What is needed is every line of the data that includes the word "YELLOW". Please copy each one.

------ Dataset records ------

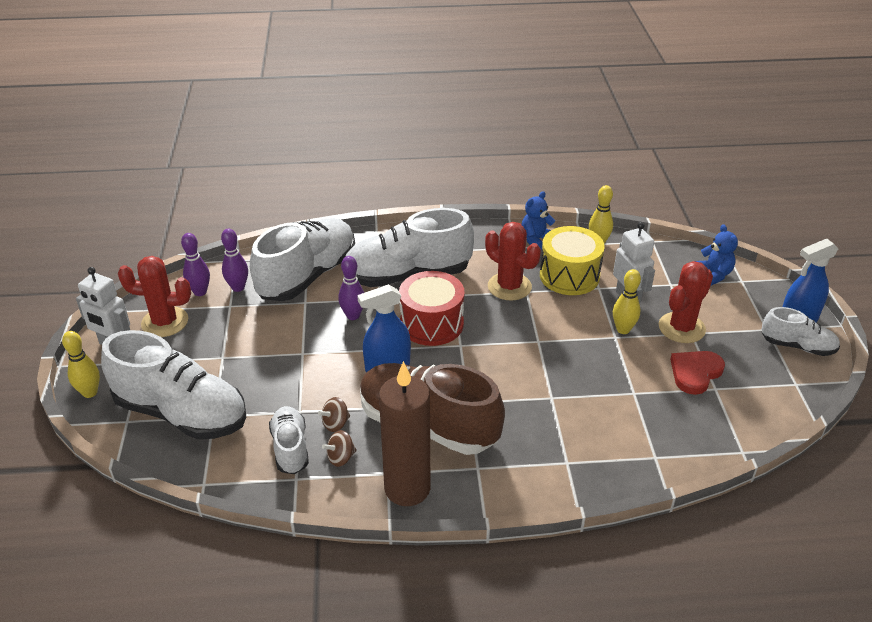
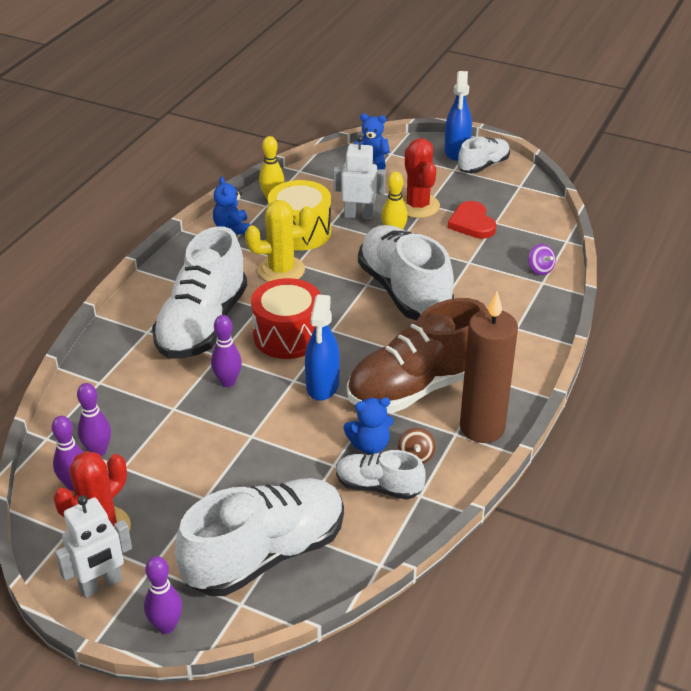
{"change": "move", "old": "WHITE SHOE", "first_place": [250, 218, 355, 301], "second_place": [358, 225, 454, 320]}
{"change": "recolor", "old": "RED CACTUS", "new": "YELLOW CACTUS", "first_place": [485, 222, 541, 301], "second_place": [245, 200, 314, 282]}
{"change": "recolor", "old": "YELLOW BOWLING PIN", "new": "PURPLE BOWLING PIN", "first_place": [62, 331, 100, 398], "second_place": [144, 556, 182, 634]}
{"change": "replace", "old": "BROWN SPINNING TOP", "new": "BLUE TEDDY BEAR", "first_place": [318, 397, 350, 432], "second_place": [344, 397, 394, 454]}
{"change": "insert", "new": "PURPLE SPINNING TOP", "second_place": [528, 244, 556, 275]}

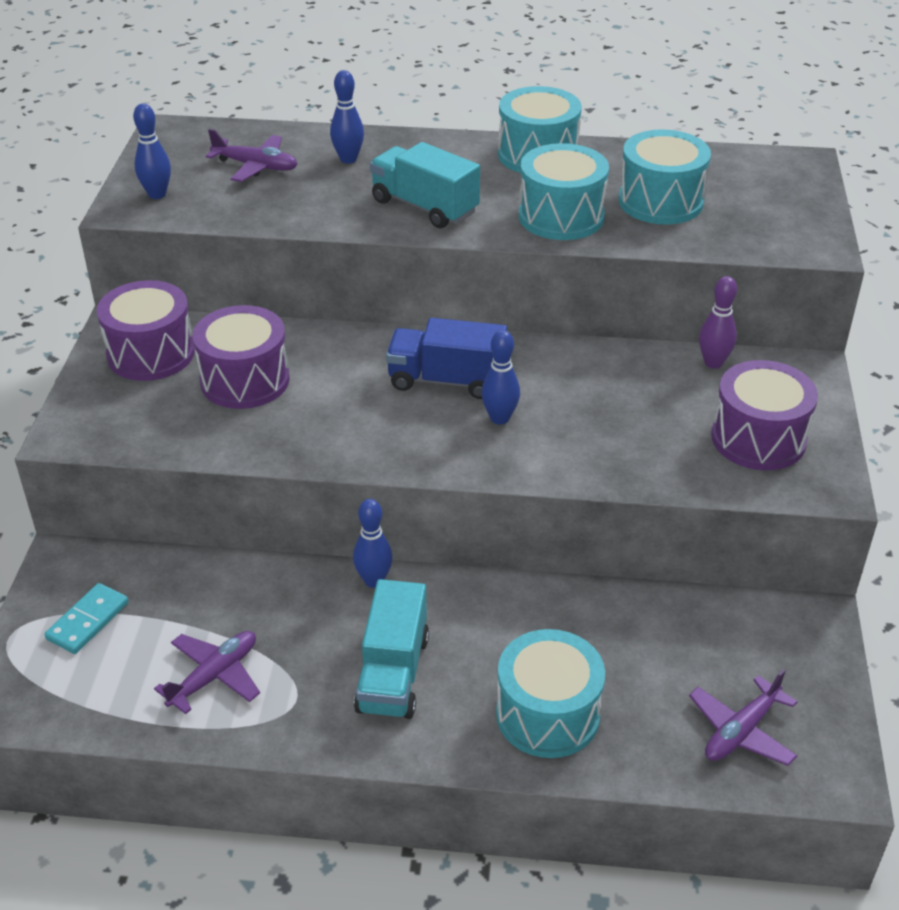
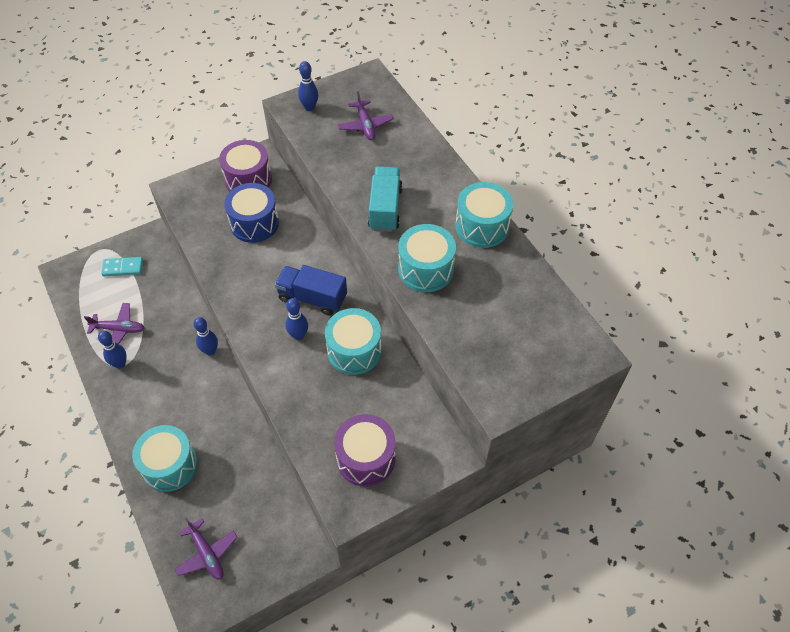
{"change": "move", "old": "BLUE BOWLING PIN", "first_place": [330, 70, 364, 164], "second_place": [98, 331, 127, 369]}
{"change": "move", "old": "TURQUOISE DRUM", "first_place": [619, 129, 711, 225], "second_place": [325, 308, 382, 375]}
{"change": "delete", "old": "PURPLE BOWLING PIN", "first_place": [699, 276, 737, 369]}
{"change": "recolor", "old": "PURPLE DRUM", "new": "BLUE DRUM", "first_place": [193, 305, 290, 409], "second_place": [224, 183, 279, 243]}
{"change": "rotate", "old": "BLUE TRUCK", "first_place": [386, 318, 507, 399], "second_place": [275, 265, 347, 316], "degrees": -45}
{"change": "delete", "old": "TURQUOISE TRUCK", "first_place": [354, 579, 429, 719]}
{"change": "rotate", "old": "PURPLE PLANE", "first_place": [689, 669, 797, 766], "second_place": [174, 518, 238, 580], "degrees": -135}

------

• **Response to the exercise**
{"change": "recolor", "old": "RED CACTUS", "new": "YELLOW CACTUS", "first_place": [485, 222, 541, 301], "second_place": [245, 200, 314, 282]}
{"change": "recolor", "old": "YELLOW BOWLING PIN", "new": "PURPLE BOWLING PIN", "first_place": [62, 331, 100, 398], "second_place": [144, 556, 182, 634]}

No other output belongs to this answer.